▶ _Task brief_: Each line of data below must be printed exactly as written, with any pictures removed.

▶ _Records to process_:
☆ ☆ ☆

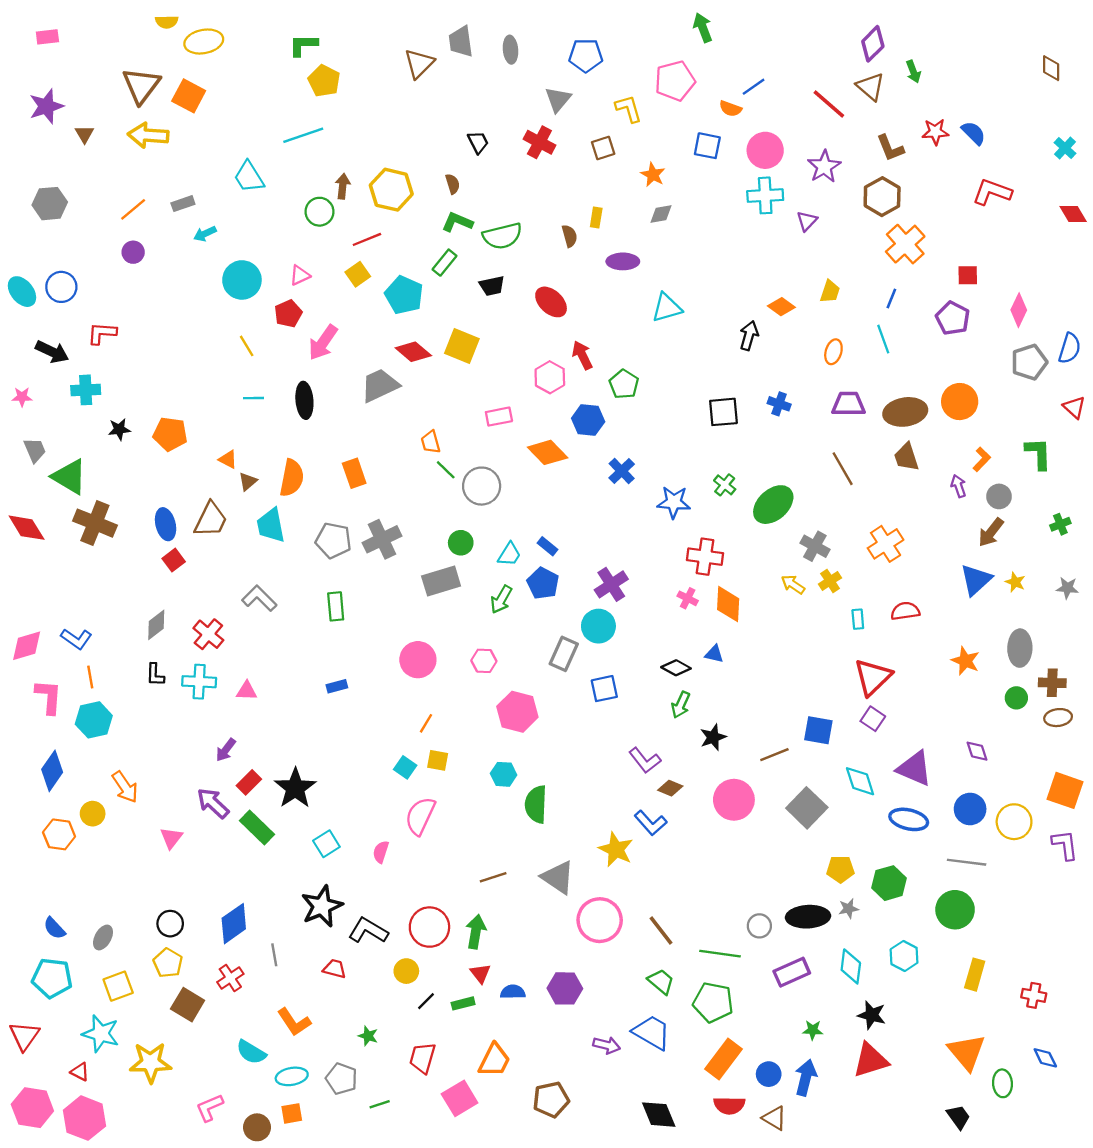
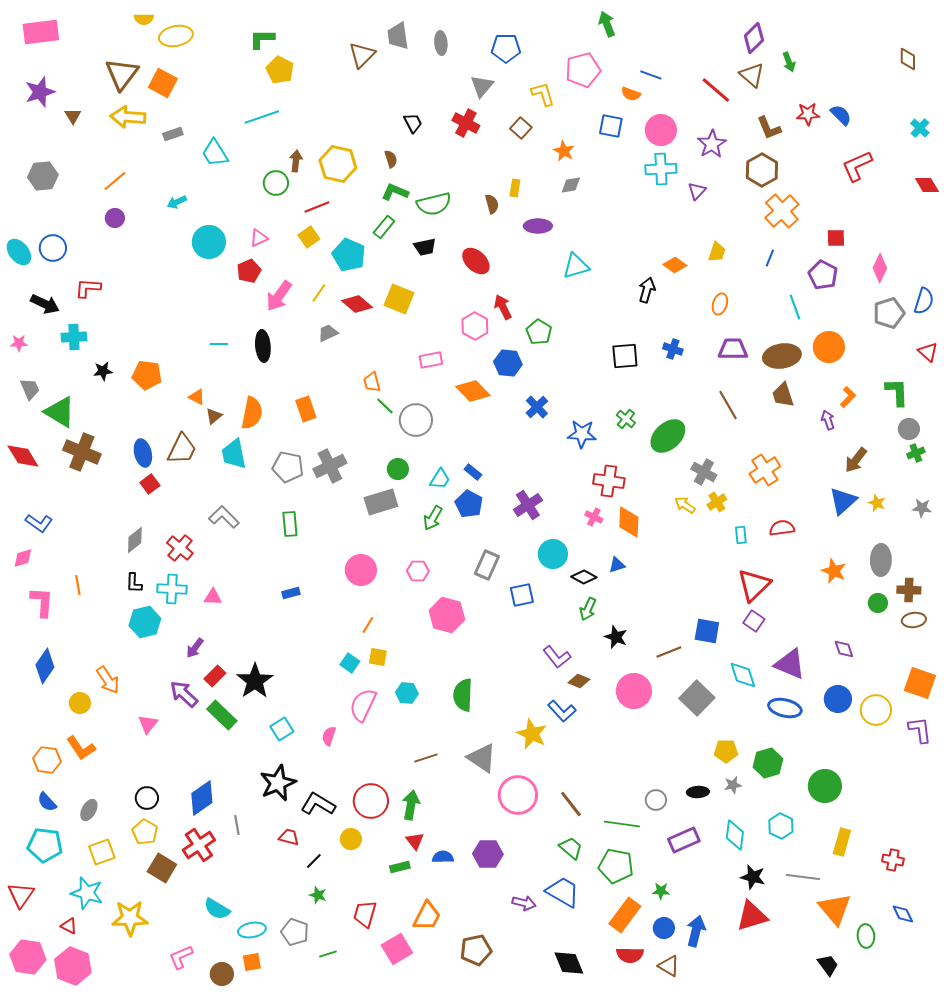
pink rectangle: (47, 37) -> (41, 32), size x1.8
blue line: (754, 87) -> (651, 75), turned 55
brown square: (603, 148) -> (521, 128), turned -30
red L-shape: (992, 192) -> (857, 166), turned -44
gray rectangle: (183, 204) -> (173, 134), moved
cyan line: (883, 339) -> (795, 307), moved
yellow line: (247, 346) -> (319, 293), moved, turned 66
gray trapezoid: (380, 385) -> (328, 333), size x0.6
gray circle: (999, 496) -> (909, 429), moved
cyan circle: (598, 626) -> (553, 554), moved
blue L-shape: (76, 639) -> (39, 523), moved
pink diamond: (27, 646) -> (23, 558), size x0.7
blue triangle: (714, 654) -> (617, 565), turned -30
cyan hexagon: (94, 720) -> (145, 622), moved
black star: (713, 737) -> (616, 637), turned -30
cyan hexagon: (504, 774) -> (407, 693), moved
orange hexagon: (59, 834) -> (47, 760), moved
gray line: (967, 862) -> (803, 877), moved
black ellipse: (808, 917) -> (698, 792), size x0.6
red cross: (230, 978) -> (199, 845), size x1.4
black line: (426, 1001) -> (314, 861), moved
orange L-shape: (294, 1022) -> (81, 748), moved
green star: (813, 1030) -> (661, 891), moved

☆ ☆ ☆

▶ _Expected output_:
pink rectangle: (47, 37) -> (41, 32), size x1.8
blue line: (754, 87) -> (651, 75), turned 55
brown square: (603, 148) -> (521, 128), turned -30
red L-shape: (992, 192) -> (857, 166), turned -44
gray rectangle: (183, 204) -> (173, 134), moved
cyan line: (883, 339) -> (795, 307), moved
yellow line: (247, 346) -> (319, 293), moved, turned 66
gray trapezoid: (380, 385) -> (328, 333), size x0.6
gray circle: (999, 496) -> (909, 429), moved
cyan circle: (598, 626) -> (553, 554), moved
blue L-shape: (76, 639) -> (39, 523), moved
pink diamond: (27, 646) -> (23, 558), size x0.7
blue triangle: (714, 654) -> (617, 565), turned -30
cyan hexagon: (94, 720) -> (145, 622), moved
black star: (713, 737) -> (616, 637), turned -30
cyan hexagon: (504, 774) -> (407, 693), moved
orange hexagon: (59, 834) -> (47, 760), moved
gray line: (967, 862) -> (803, 877), moved
black ellipse: (808, 917) -> (698, 792), size x0.6
red cross: (230, 978) -> (199, 845), size x1.4
black line: (426, 1001) -> (314, 861), moved
orange L-shape: (294, 1022) -> (81, 748), moved
green star: (813, 1030) -> (661, 891), moved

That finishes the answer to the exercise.